▶ Input data
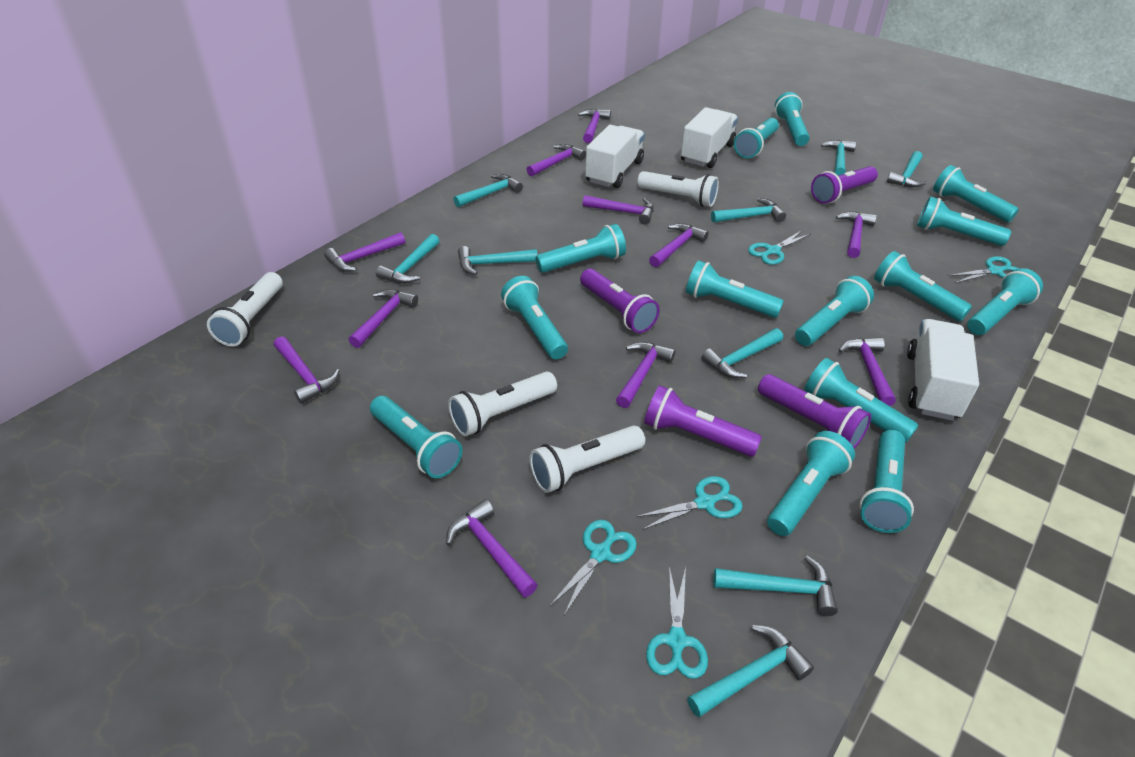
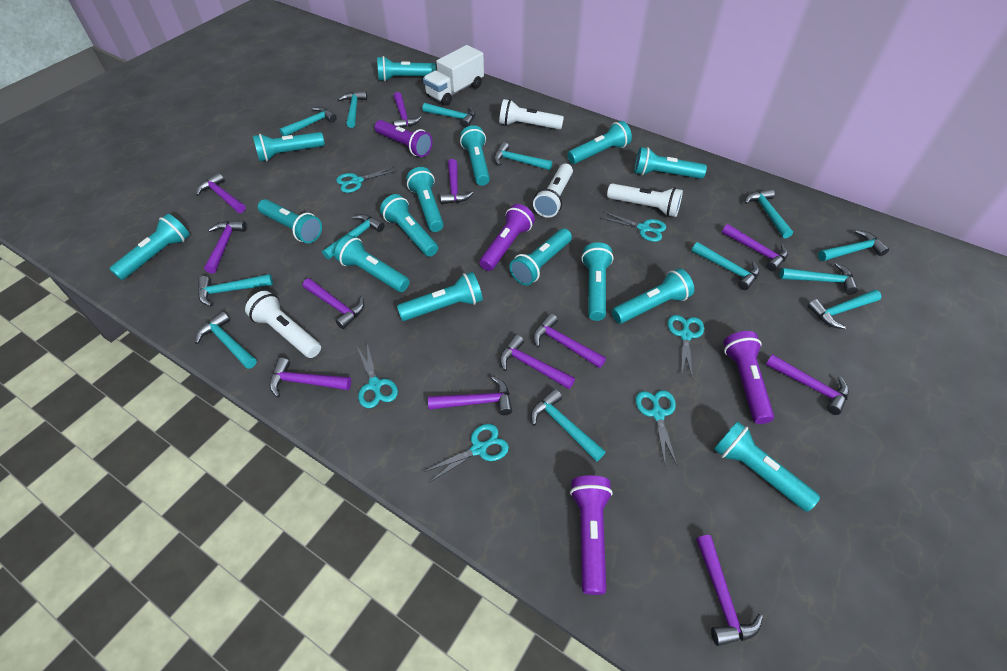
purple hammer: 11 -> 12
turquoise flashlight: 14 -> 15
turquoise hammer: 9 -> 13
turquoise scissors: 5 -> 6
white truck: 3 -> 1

▶ Work request
All lines from the one with "turquoise flashlight: 14 -> 15" through the end of the data must be repeated exactly, and nothing else may be repeated.

▶ Solution below
turquoise flashlight: 14 -> 15
turquoise hammer: 9 -> 13
turquoise scissors: 5 -> 6
white truck: 3 -> 1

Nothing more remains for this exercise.